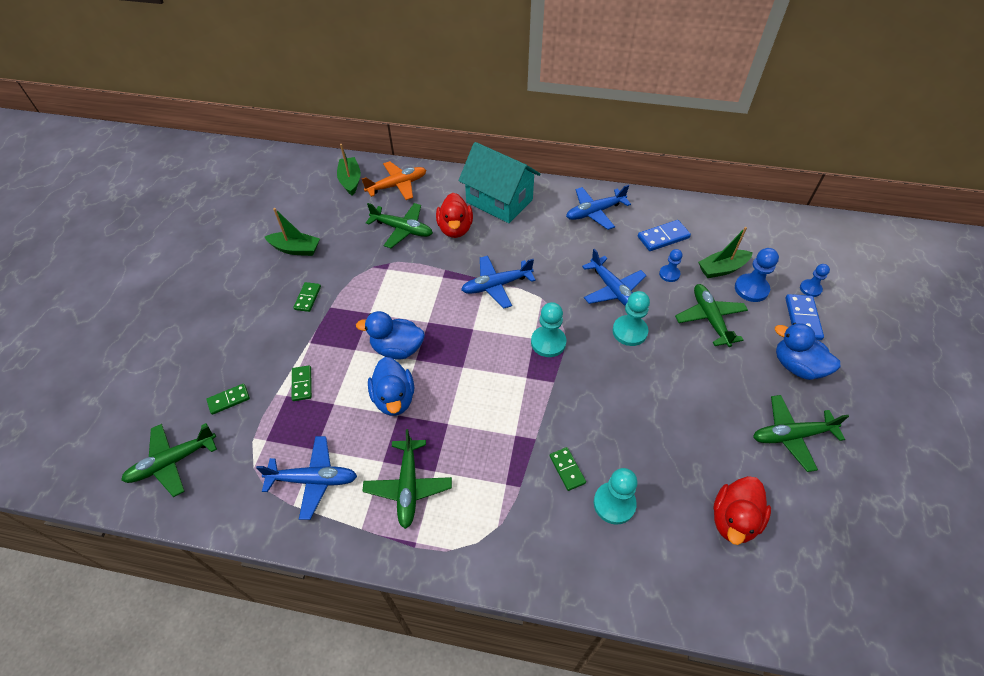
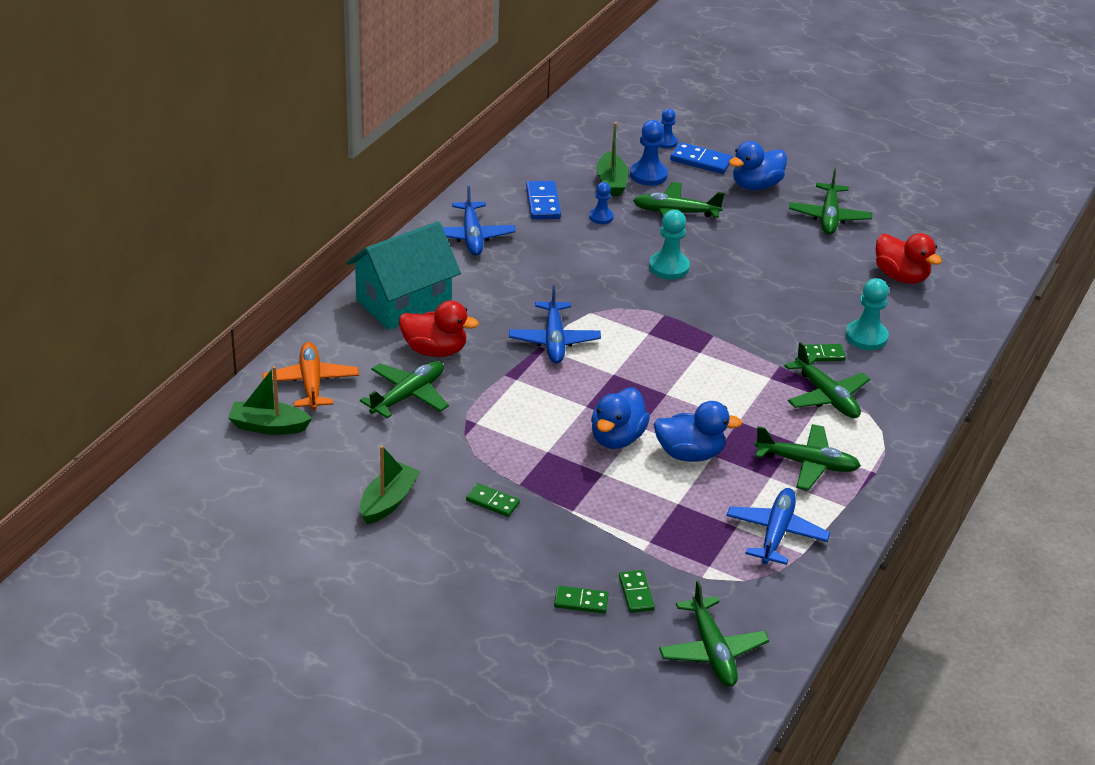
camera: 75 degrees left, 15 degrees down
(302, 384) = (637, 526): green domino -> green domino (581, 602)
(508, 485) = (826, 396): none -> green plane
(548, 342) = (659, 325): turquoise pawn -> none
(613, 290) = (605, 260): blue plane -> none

------------

Leave out the pictures and reproduce the rest of the records exactly.

camera: 75 degrees left, 15 degrees down
(302, 384) = (637, 526): green domino -> green domino (581, 602)
(508, 485) = (826, 396): none -> green plane
(548, 342) = (659, 325): turquoise pawn -> none
(613, 290) = (605, 260): blue plane -> none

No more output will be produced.